▶ _THE PROBLEM_: A stretch of the entries below is to be set down exactly, running from the line with "OLED pin VCC: 3V3 -> 5V" through the line with "RTC1 pin GND: GND -> none", both included, and no other line.

▶ _RECORDS SUPPLIED_:
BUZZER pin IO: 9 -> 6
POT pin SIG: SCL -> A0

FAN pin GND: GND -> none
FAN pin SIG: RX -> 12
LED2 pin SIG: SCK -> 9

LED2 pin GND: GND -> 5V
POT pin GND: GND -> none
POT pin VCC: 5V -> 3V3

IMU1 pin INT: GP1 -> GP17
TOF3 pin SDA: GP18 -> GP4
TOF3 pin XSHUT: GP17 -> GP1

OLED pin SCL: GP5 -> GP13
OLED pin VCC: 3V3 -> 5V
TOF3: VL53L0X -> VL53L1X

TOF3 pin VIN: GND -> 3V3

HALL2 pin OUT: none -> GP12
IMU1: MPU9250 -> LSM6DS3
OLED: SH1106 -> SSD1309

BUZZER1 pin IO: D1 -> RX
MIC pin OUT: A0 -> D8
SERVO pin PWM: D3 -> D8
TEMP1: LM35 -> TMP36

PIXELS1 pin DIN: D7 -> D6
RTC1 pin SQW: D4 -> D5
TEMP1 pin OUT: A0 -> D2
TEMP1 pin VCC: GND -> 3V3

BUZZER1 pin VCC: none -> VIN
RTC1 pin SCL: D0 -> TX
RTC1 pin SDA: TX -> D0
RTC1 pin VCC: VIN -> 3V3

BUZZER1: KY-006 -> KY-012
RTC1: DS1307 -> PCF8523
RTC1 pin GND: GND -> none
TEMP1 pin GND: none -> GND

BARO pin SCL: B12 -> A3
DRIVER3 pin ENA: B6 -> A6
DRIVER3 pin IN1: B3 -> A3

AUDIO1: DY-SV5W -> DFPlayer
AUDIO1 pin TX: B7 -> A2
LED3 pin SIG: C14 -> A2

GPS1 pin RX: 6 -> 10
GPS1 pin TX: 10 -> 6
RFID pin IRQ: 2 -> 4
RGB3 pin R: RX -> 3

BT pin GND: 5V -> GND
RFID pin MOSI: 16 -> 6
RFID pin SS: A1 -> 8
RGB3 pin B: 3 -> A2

▶ _PROBLEM SOLUTION_:
OLED pin VCC: 3V3 -> 5V
TOF3: VL53L0X -> VL53L1X

TOF3 pin VIN: GND -> 3V3

HALL2 pin OUT: none -> GP12
IMU1: MPU9250 -> LSM6DS3
OLED: SH1106 -> SSD1309

BUZZER1 pin IO: D1 -> RX
MIC pin OUT: A0 -> D8
SERVO pin PWM: D3 -> D8
TEMP1: LM35 -> TMP36

PIXELS1 pin DIN: D7 -> D6
RTC1 pin SQW: D4 -> D5
TEMP1 pin OUT: A0 -> D2
TEMP1 pin VCC: GND -> 3V3

BUZZER1 pin VCC: none -> VIN
RTC1 pin SCL: D0 -> TX
RTC1 pin SDA: TX -> D0
RTC1 pin VCC: VIN -> 3V3

BUZZER1: KY-006 -> KY-012
RTC1: DS1307 -> PCF8523
RTC1 pin GND: GND -> none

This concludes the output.